→ **Task instructions**: From the line containing "green star: 2 -> 4" down to the final entry below, restate each line word for word.

→ **Supplied records**:
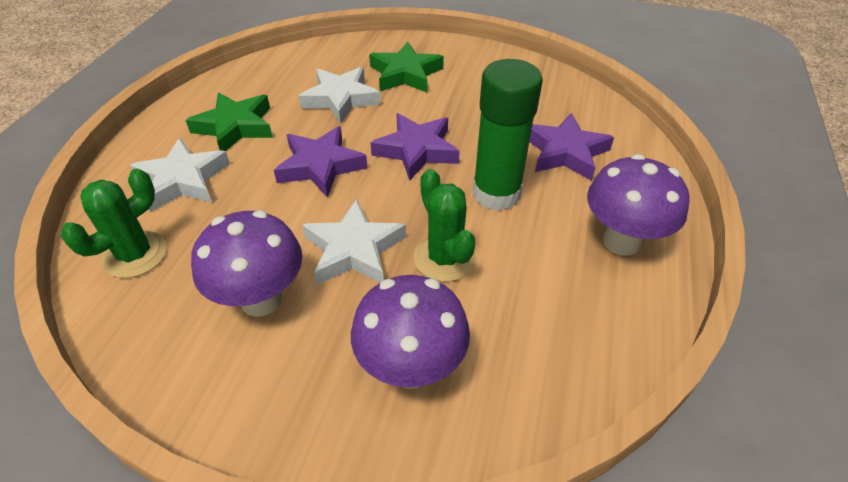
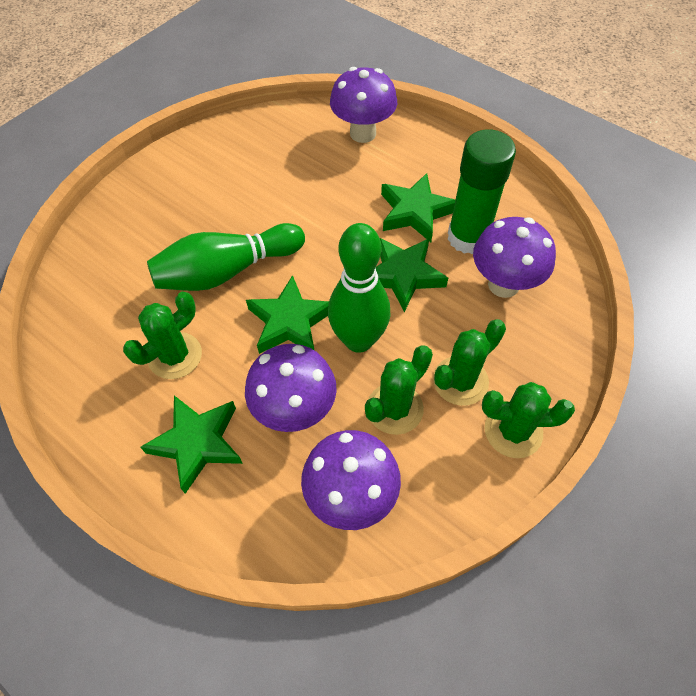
green bowling pin: 0 -> 2
green cactus: 2 -> 4
green star: 2 -> 4
purple mushroom: 3 -> 4
purple star: 3 -> 0
white star: 3 -> 0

→ **Answer area**:
green star: 2 -> 4
purple mushroom: 3 -> 4
purple star: 3 -> 0
white star: 3 -> 0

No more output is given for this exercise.